## Modification records
#####

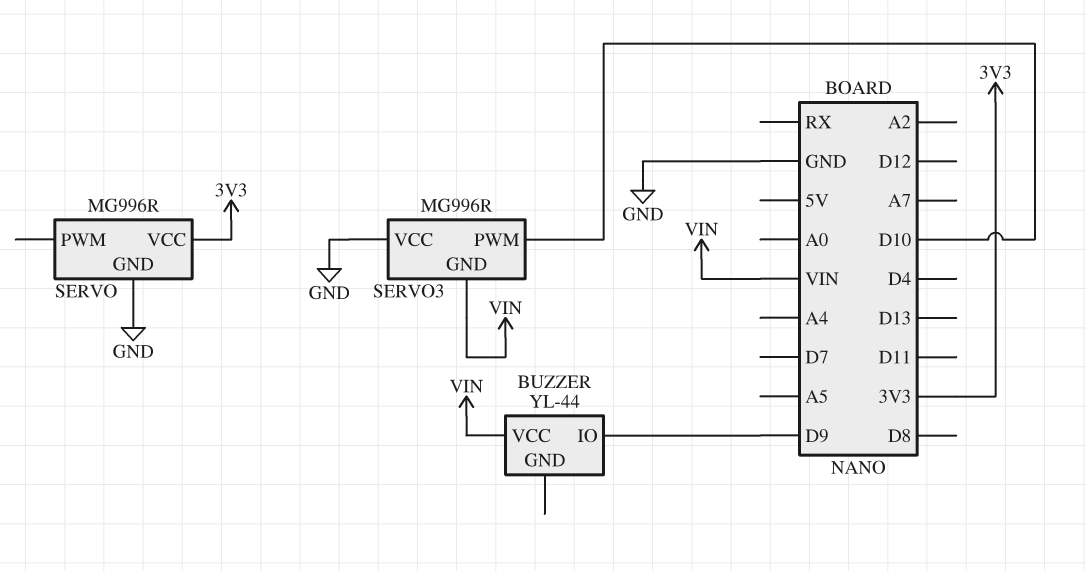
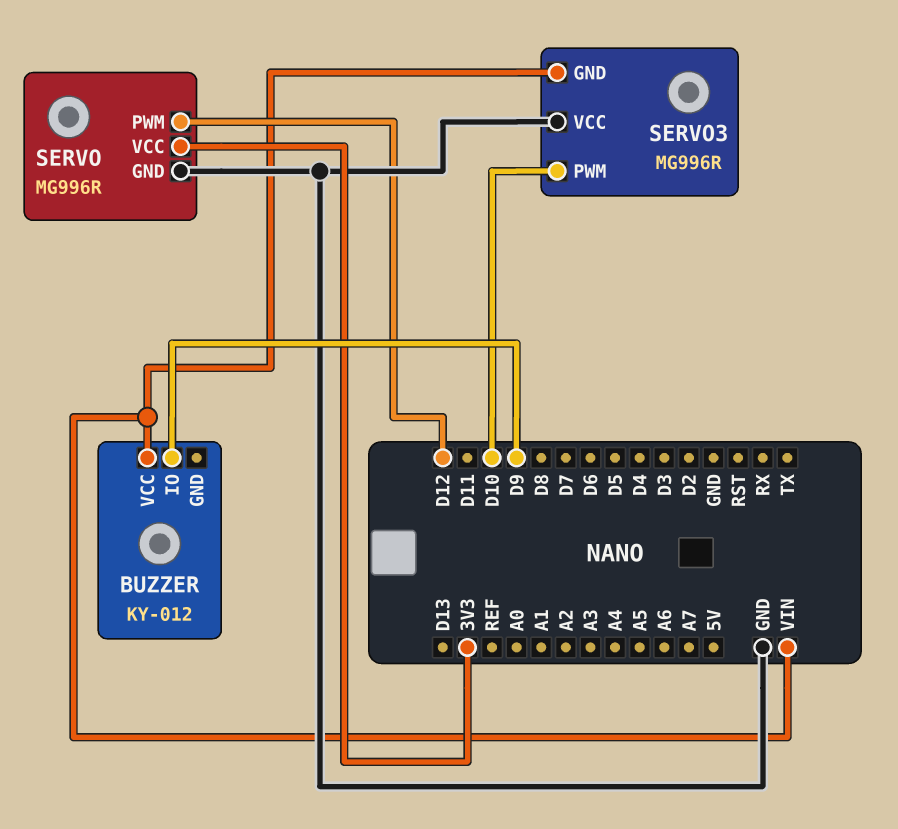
BUZZER: YL-44 -> KY-012
SERVO pin PWM: none -> D12

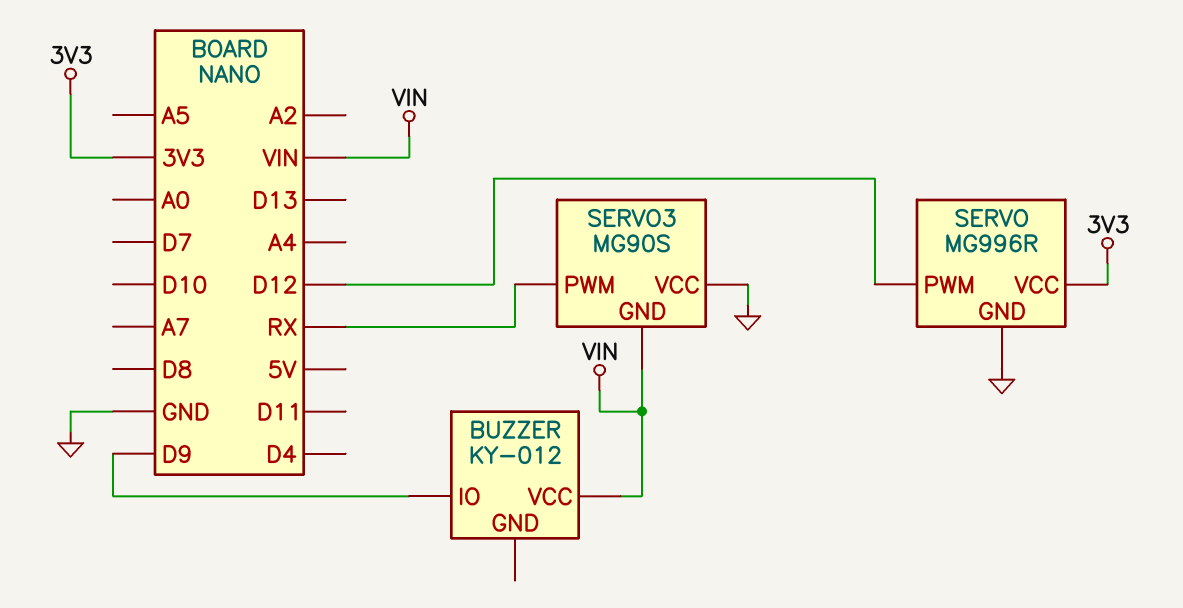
SERVO3: MG996R -> MG90S
SERVO3 pin PWM: D10 -> RX

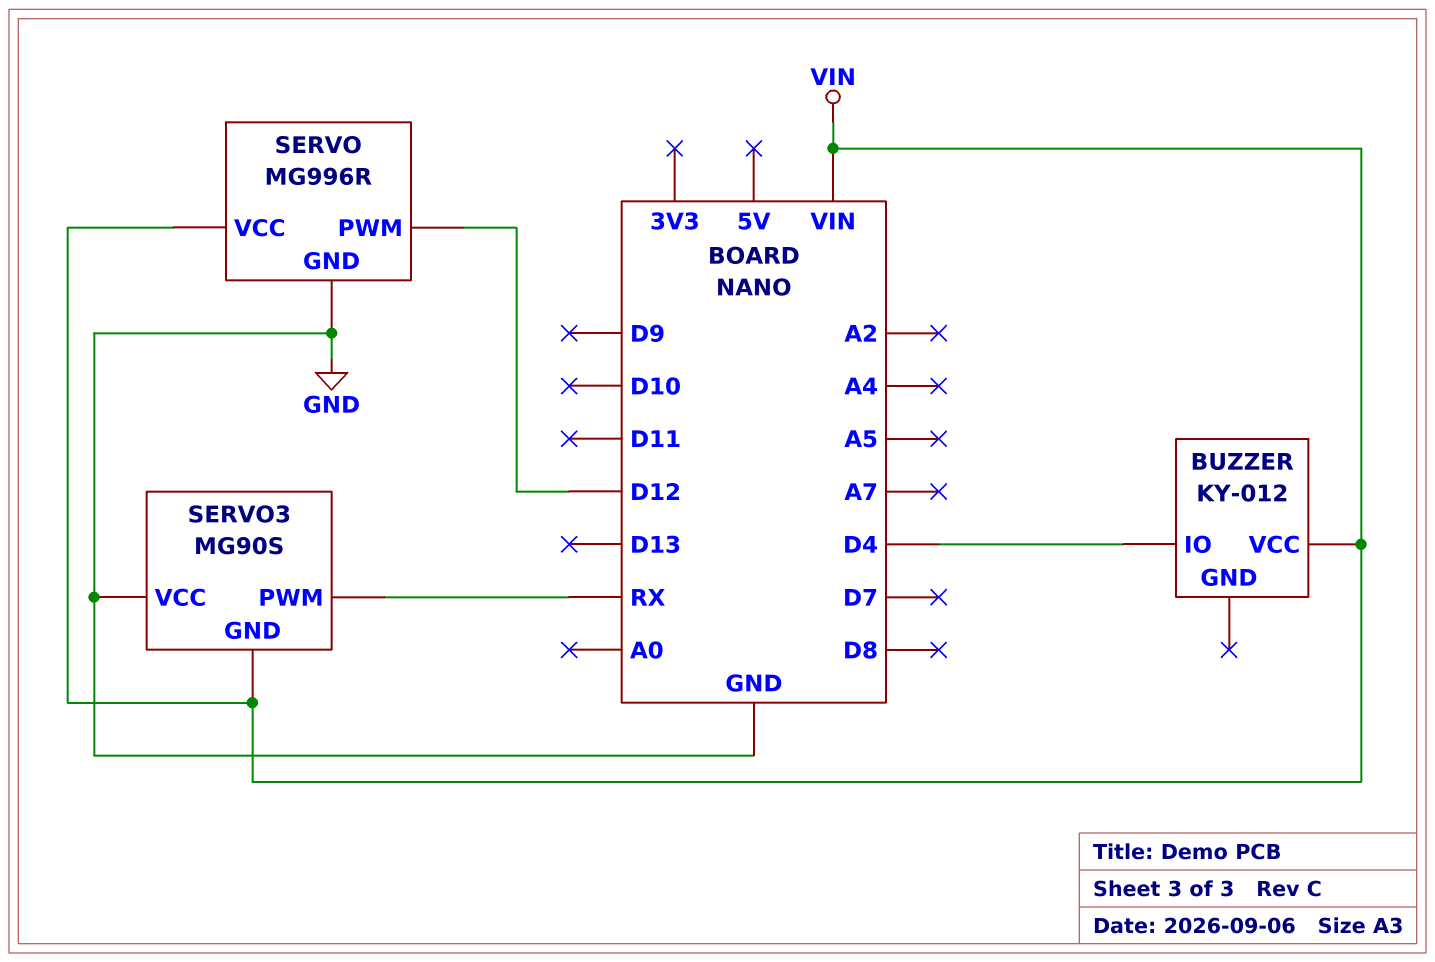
BUZZER pin IO: D9 -> D4
SERVO pin VCC: 3V3 -> VIN

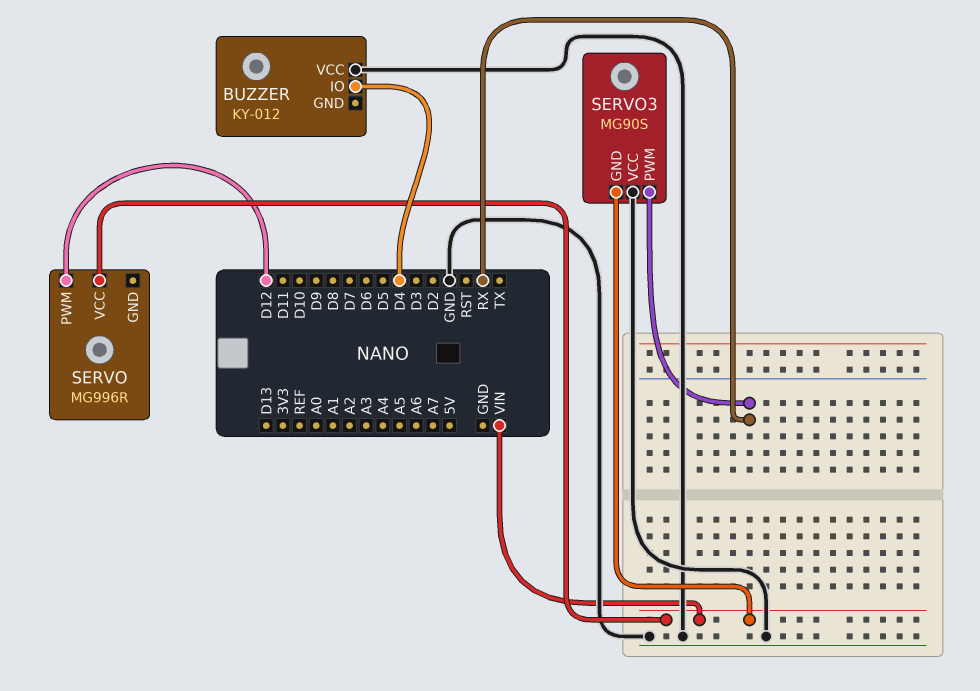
BUZZER pin VCC: VIN -> GND
SERVO pin GND: GND -> none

#####

## BRIEF
Leave the pictures aside and print exactly, and only, the lines from the one with "SERVO3 pin PWM: D10 -> RX" through the end of the data, both included.

## REPLY TO THE TASK
SERVO3 pin PWM: D10 -> RX

BUZZER pin IO: D9 -> D4
SERVO pin VCC: 3V3 -> VIN

BUZZER pin VCC: VIN -> GND
SERVO pin GND: GND -> none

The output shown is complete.